● Your task
Filter the records below and copy out every line that contains the string "Completion". Letter case counts.

## Begin Input material

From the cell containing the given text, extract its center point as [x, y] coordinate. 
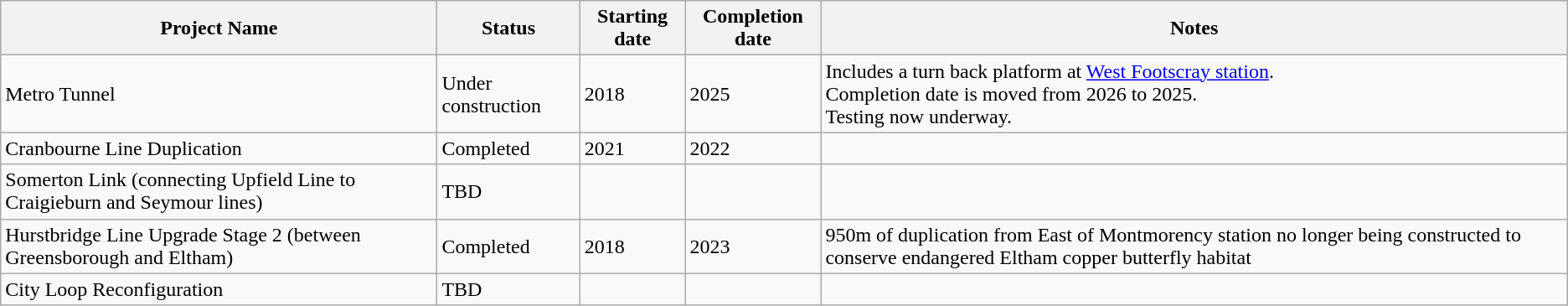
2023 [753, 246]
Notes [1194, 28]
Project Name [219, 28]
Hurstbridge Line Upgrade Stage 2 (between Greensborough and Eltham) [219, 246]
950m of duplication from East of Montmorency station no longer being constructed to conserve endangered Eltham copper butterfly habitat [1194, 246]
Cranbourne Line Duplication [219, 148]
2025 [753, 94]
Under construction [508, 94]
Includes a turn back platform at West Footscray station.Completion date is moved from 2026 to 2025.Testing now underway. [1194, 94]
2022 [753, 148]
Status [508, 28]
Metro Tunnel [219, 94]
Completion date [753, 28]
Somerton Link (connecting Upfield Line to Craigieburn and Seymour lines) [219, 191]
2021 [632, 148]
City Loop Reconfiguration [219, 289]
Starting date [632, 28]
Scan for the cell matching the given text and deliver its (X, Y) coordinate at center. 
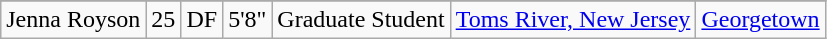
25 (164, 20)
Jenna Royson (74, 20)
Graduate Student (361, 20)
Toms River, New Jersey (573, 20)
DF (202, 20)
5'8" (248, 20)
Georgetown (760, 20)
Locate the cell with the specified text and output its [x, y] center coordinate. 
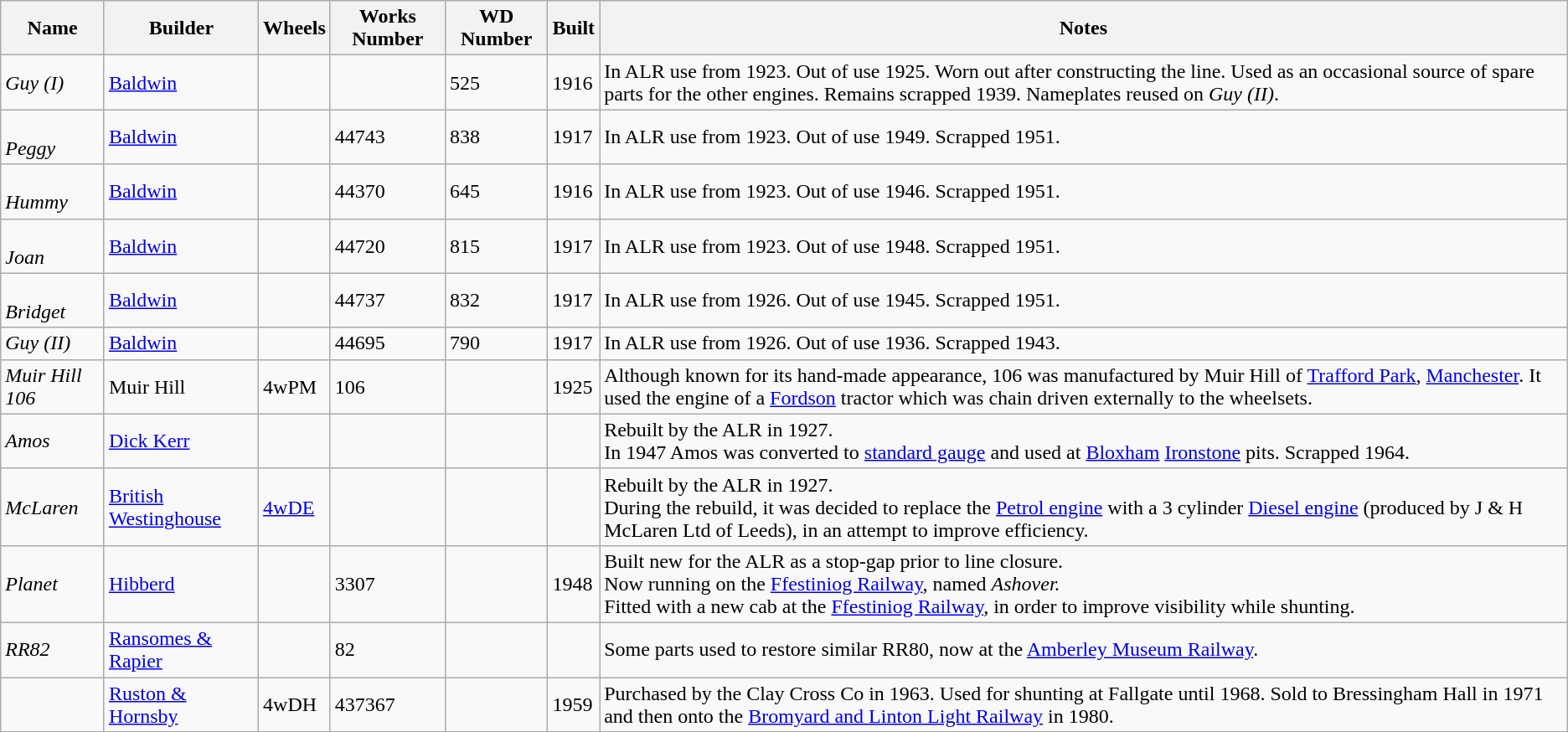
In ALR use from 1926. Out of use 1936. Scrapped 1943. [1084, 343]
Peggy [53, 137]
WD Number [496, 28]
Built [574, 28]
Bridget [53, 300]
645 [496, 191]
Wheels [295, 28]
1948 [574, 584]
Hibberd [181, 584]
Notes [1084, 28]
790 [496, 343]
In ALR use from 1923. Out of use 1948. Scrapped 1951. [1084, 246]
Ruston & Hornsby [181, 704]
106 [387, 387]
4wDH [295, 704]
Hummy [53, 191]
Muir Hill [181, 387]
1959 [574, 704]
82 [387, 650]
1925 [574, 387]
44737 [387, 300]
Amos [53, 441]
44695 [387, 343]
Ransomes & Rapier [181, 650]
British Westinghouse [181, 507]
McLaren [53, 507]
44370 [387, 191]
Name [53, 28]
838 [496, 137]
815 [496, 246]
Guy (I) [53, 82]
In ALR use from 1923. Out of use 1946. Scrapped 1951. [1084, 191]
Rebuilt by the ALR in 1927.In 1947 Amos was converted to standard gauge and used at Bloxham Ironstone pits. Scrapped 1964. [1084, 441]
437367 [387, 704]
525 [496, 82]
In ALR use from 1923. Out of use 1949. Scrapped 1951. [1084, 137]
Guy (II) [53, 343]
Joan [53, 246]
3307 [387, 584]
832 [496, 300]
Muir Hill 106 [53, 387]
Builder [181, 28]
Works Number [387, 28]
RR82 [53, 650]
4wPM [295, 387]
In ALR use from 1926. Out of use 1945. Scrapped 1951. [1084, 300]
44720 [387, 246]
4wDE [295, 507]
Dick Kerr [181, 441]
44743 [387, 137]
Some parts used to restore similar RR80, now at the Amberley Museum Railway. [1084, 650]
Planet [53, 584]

## End Input material
## Begin Input material

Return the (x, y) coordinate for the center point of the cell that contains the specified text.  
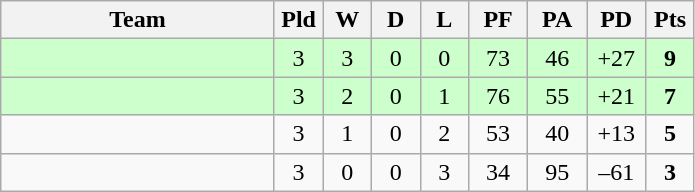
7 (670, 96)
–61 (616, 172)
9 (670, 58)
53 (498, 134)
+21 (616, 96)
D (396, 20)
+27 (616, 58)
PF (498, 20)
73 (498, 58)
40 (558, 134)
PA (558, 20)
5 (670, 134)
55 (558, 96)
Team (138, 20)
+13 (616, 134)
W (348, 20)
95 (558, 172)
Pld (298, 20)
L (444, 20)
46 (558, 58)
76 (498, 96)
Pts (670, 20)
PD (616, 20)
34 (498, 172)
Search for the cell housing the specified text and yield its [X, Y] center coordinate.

## End Input material
## Begin Input material

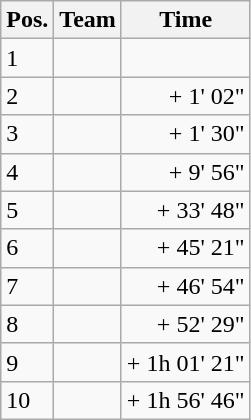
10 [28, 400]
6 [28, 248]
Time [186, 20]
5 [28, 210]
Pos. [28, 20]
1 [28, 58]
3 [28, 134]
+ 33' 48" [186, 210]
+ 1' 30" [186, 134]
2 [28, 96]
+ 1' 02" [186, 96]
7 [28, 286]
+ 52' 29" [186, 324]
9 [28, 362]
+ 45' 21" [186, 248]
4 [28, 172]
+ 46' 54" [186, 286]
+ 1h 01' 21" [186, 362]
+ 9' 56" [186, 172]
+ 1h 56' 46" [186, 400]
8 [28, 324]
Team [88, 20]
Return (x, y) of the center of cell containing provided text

## End Input material

● Result of the exercise
Includes a turn back platform at West Footscray station.Completion date is moved from 2026 to 2025.Testing now underway. [1194, 94]
Completion date [753, 28]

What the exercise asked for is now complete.